Problem:
Filter the lines below, copying only those with the string "degrees".

Available data:

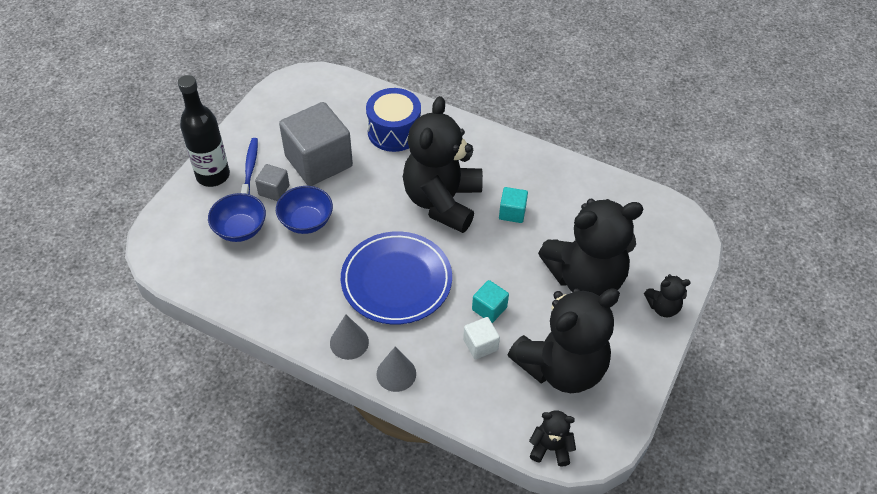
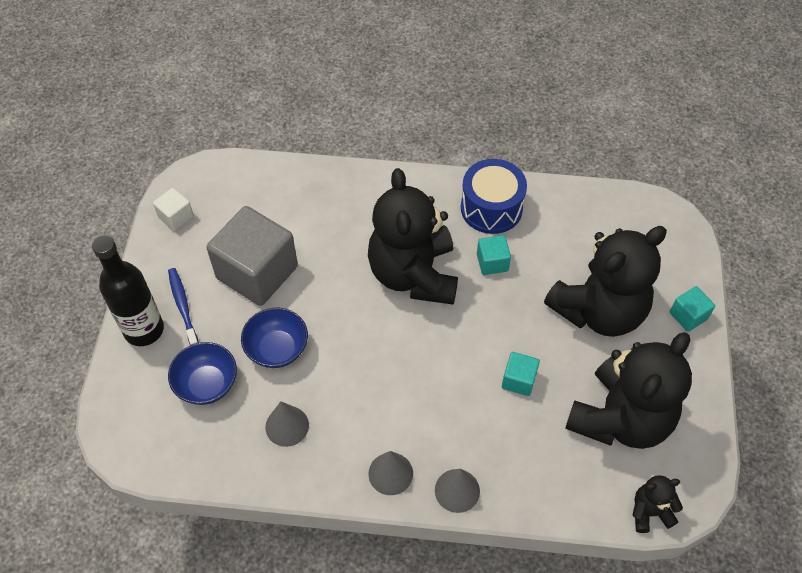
camera: 20 degrees left, 5 degrees up
(274, 190) = (223, 324): grey cube -> none
(286, 279) = (287, 426): none -> grey cone
(394, 131) = (324, 209): blue drum -> blue drum (491, 208)
(396, 281) = (408, 384): blue plate -> none
(480, 345) = (528, 424): white cube -> white cube (176, 217)
(663, 307) = (688, 316): black teddy bear -> turquoise cube

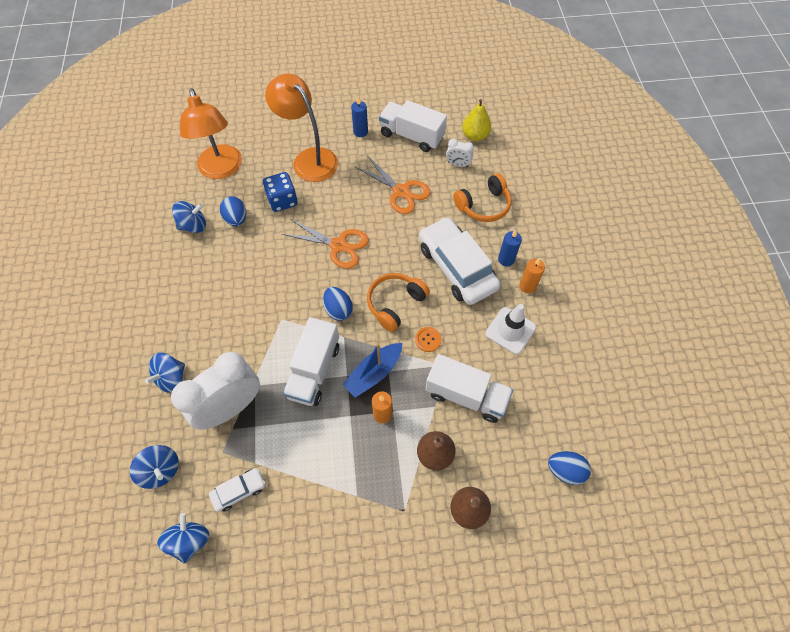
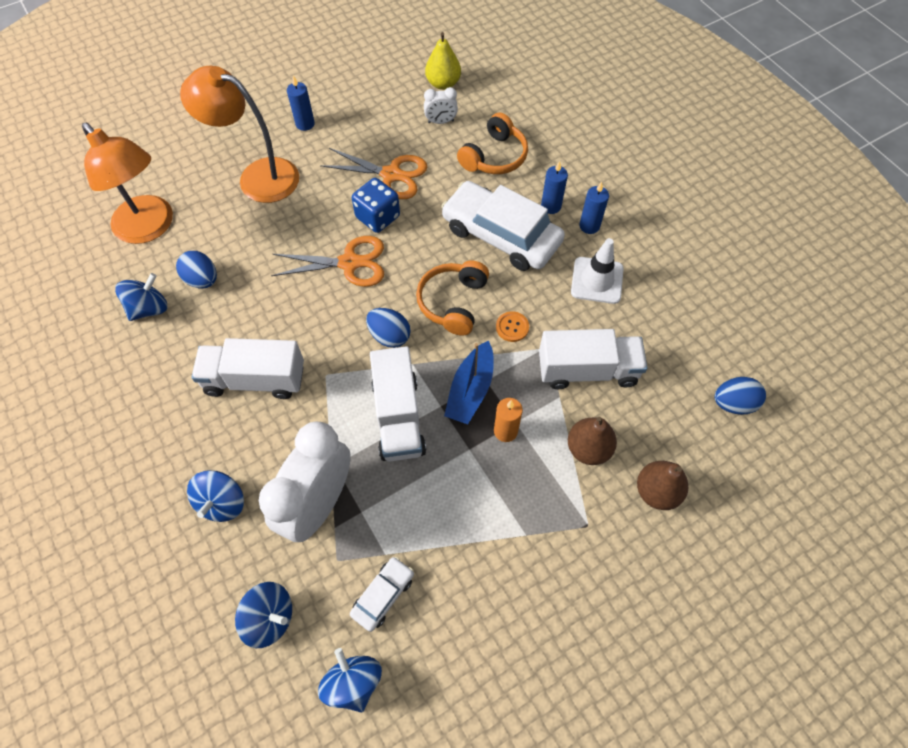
camera: 25 degrees left, 0 degrees up
(282, 200) = (250, 236): blue dice -> blue dice (378, 217)
(411, 136) = (369, 108): white truck -> white truck (255, 379)
(527, 286) = (589, 226): orange candle -> blue candle

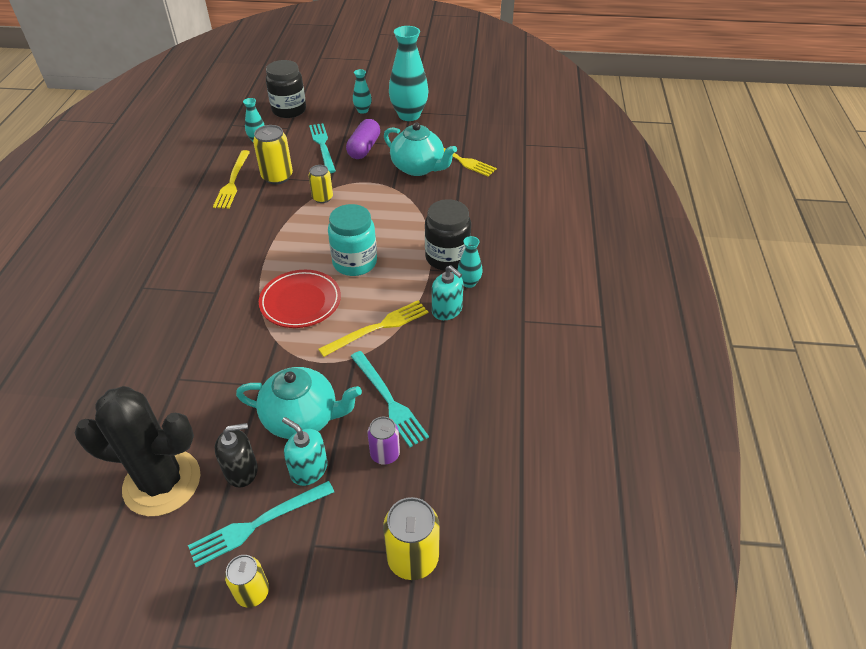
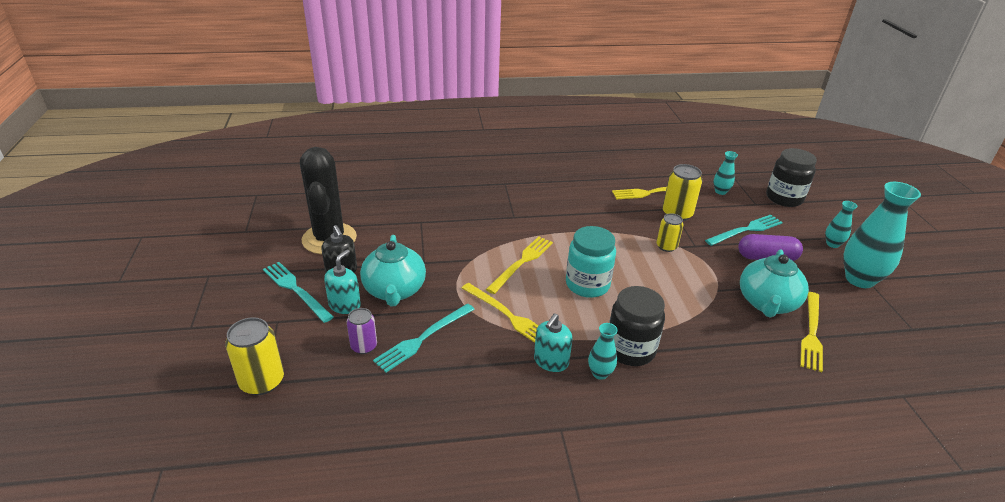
camera: 75 degrees right, 10 degrees down
(252, 592) = (241, 300): yellow can -> none
(300, 302) = (521, 262): red plate -> yellow fork

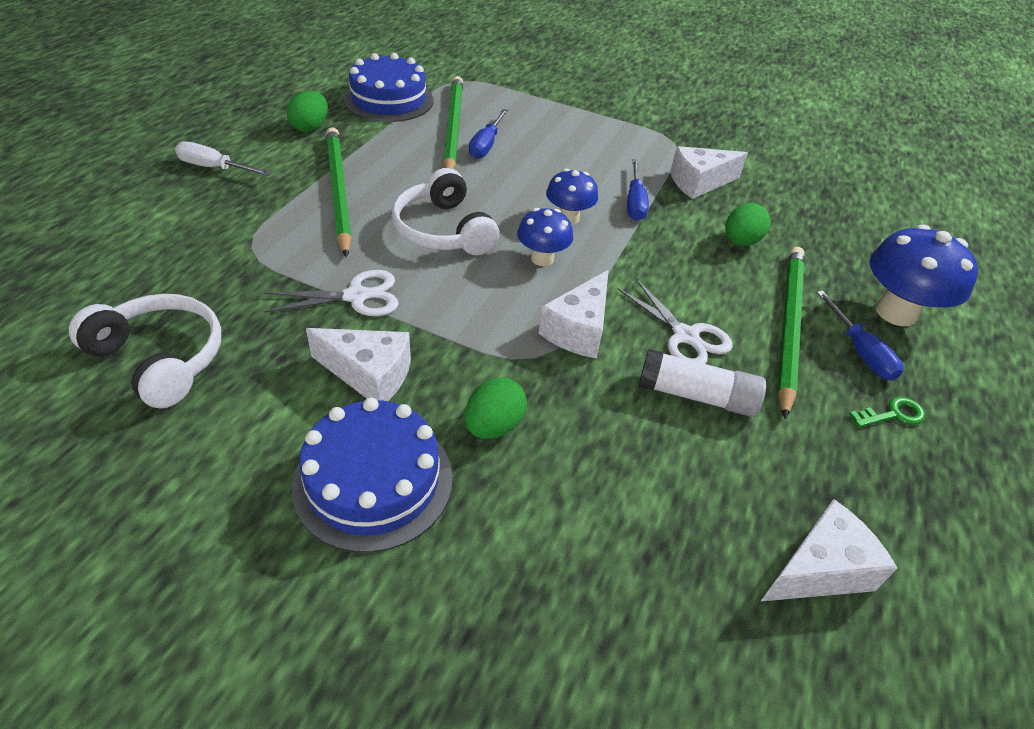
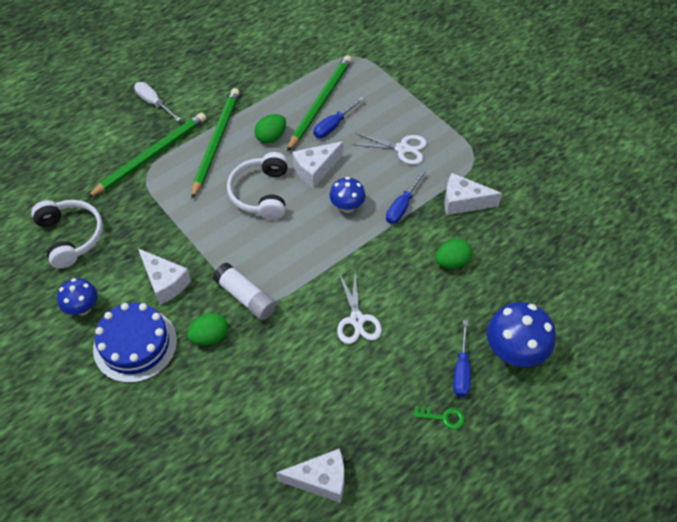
camera: 30 degrees right, 10 degrees up
(310, 127) = (227, 80): green egg -> green egg (271, 137)
(356, 296) = (185, 228): white scissors -> white scissors (402, 149)
(389, 100) = (292, 65): blue cake -> none
(542, 258) = (308, 234): blue mushroom -> blue mushroom (83, 308)
(578, 330) = (295, 293): white cheese -> white cheese (315, 170)
(696, 395) = (333, 360): white glue stick -> white glue stick (246, 297)
(788, 326) = (429, 336): green pencil -> green pencil (151, 156)

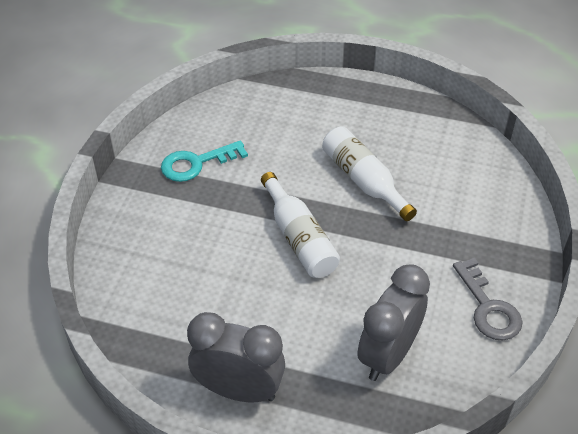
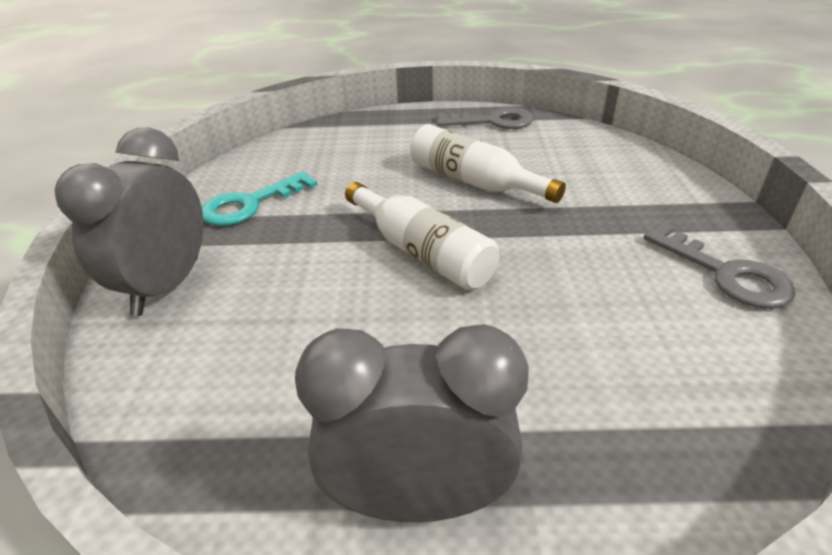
camera: 15 degrees left, 10 degrees down
(388, 355) = (638, 368): grey clock -> grey clock (167, 286)
(411, 113) = (493, 121): none -> grey key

Solved problem:
camera: 20 degrees left, 5 degrees up
camera: 25 degrees left, 0 degrees up
camera: 75 degrees right, 10 degrees down
camera: 30 degrees right, 10 degrees up
camera: 15 degrees left, 10 degrees down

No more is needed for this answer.